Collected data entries
▼
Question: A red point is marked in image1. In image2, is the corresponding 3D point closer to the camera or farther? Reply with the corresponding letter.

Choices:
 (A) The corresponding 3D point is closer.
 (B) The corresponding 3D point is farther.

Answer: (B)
▲
Retype the records above word for word.

Question: A red point is marked in image1. In image2, is the corresponding 3D point closer to the camera or farther? Reply with the corresponding letter.

Choices:
 (A) The corresponding 3D point is closer.
 (B) The corresponding 3D point is farther.

Answer: (B)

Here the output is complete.